* Your goal
With the line containing "(546, 276) = (529, 271): green" as the starting point, output the remaining lines of the data exactly as they are, through the last.

* Data section
——

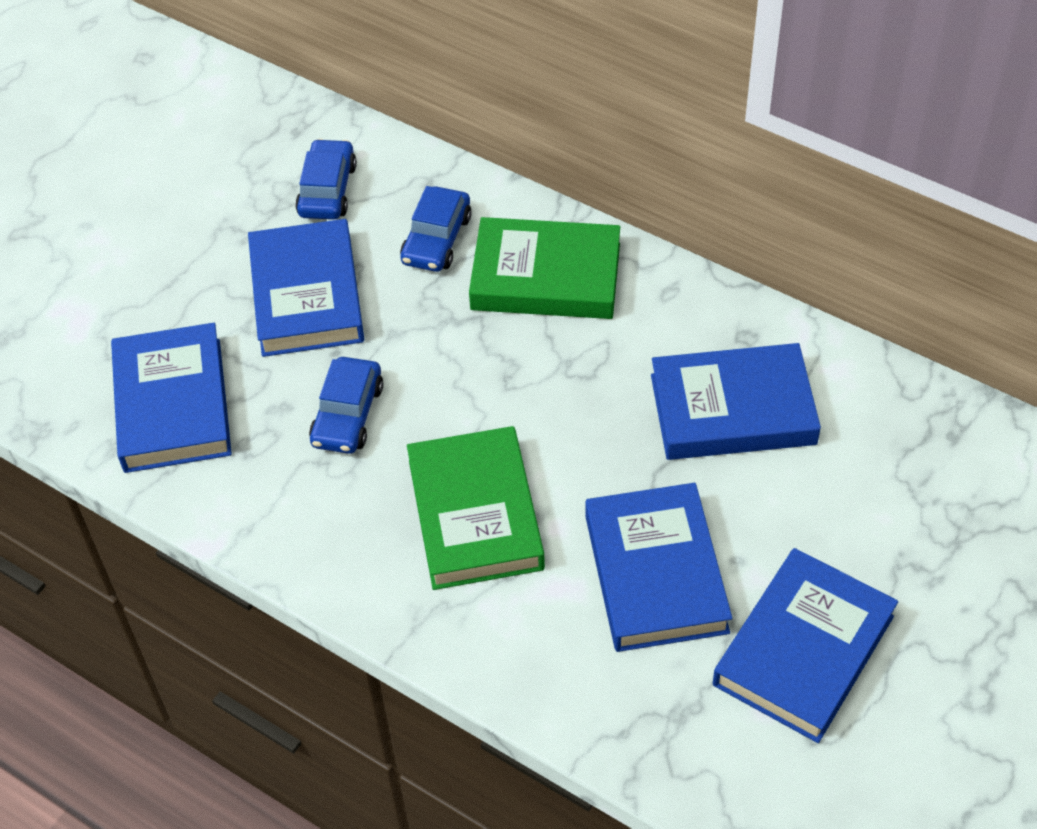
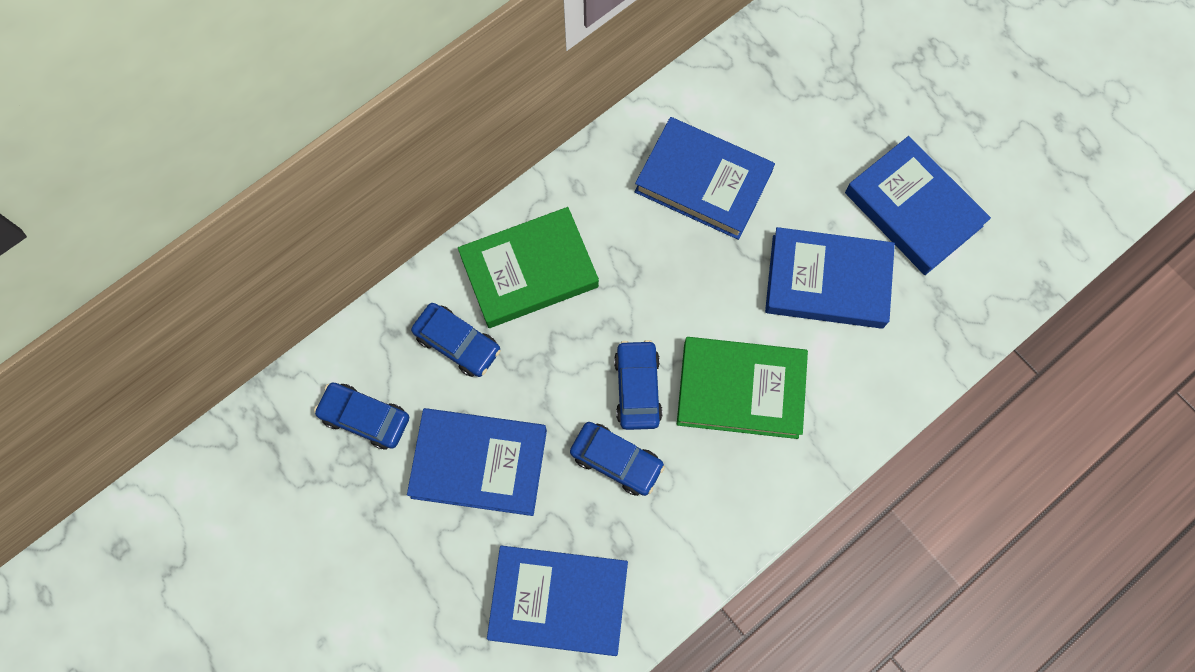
camera: 75 degrees left, 20 degrees up
(441, 412) = (637, 388): none -> blue car
(546, 276) = (529, 271): green book -> green book turned 45 degrees clockwise
(732, 409) = (703, 182): blue book -> blue book turned 75 degrees counterclockwise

——

* Result of the task
(546, 276) = (529, 271): green book -> green book turned 45 degrees clockwise
(732, 409) = (703, 182): blue book -> blue book turned 75 degrees counterclockwise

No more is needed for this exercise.